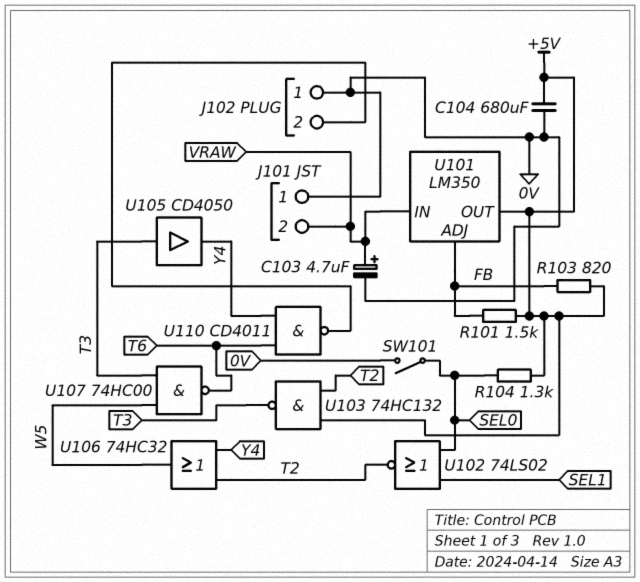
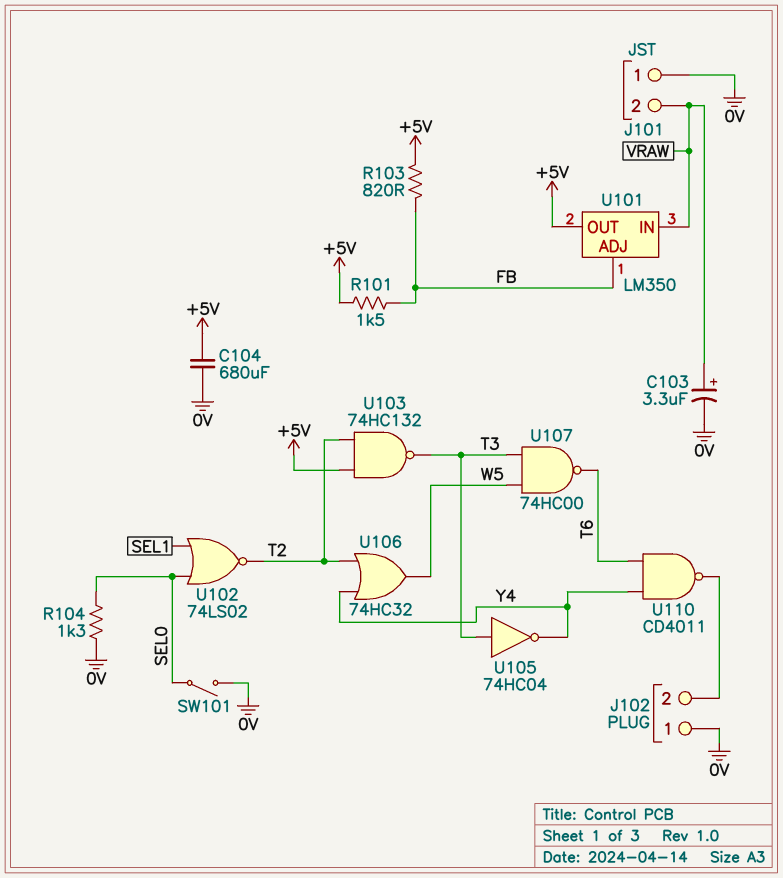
C103: 4.7uF (plus VRAW, minus 0V) -> 3.3uF (plus VRAW, minus 0V)
R104: 1.3k (+5V, SEL0) -> 1.3k (0V, SEL0)
U105: buffer CD4050 (in T3, out Y4) -> NOT 74HC04 (in T3, out Y4)

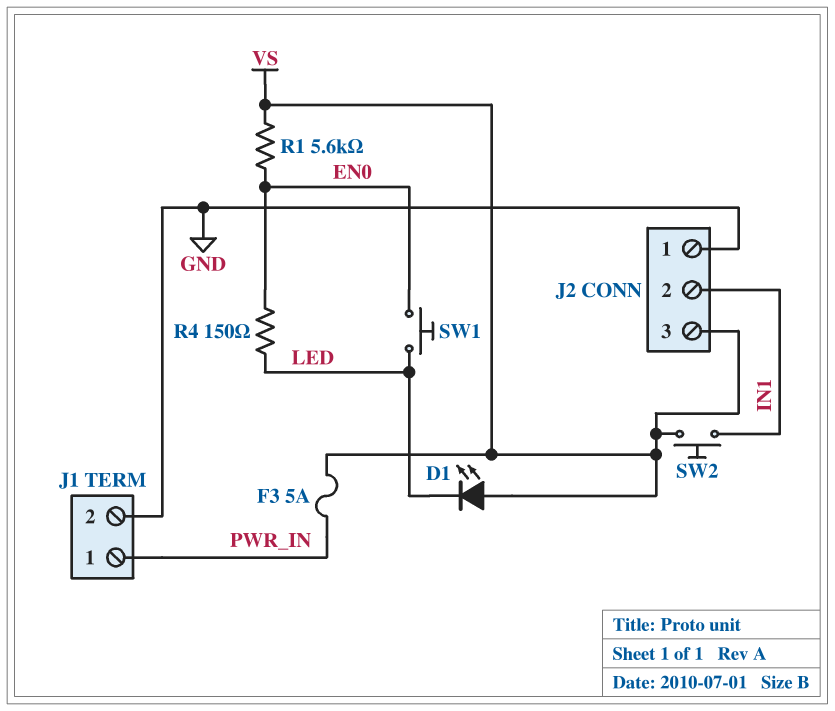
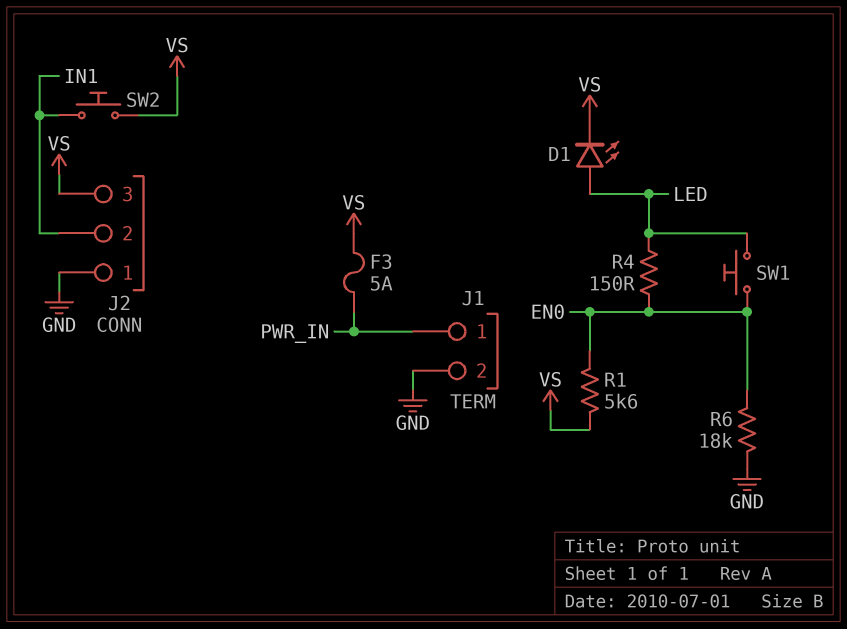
D1: LED (A VS, K LED) -> LED (A LED, K VS)
R6: none -> 18k (EN0, GND)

========================================================================

Go through the records and repeat each one exactly, skipping anything that is a picture.

C103: 4.7uF (plus VRAW, minus 0V) -> 3.3uF (plus VRAW, minus 0V)
R104: 1.3k (+5V, SEL0) -> 1.3k (0V, SEL0)
U105: buffer CD4050 (in T3, out Y4) -> NOT 74HC04 (in T3, out Y4)

D1: LED (A VS, K LED) -> LED (A LED, K VS)
R6: none -> 18k (EN0, GND)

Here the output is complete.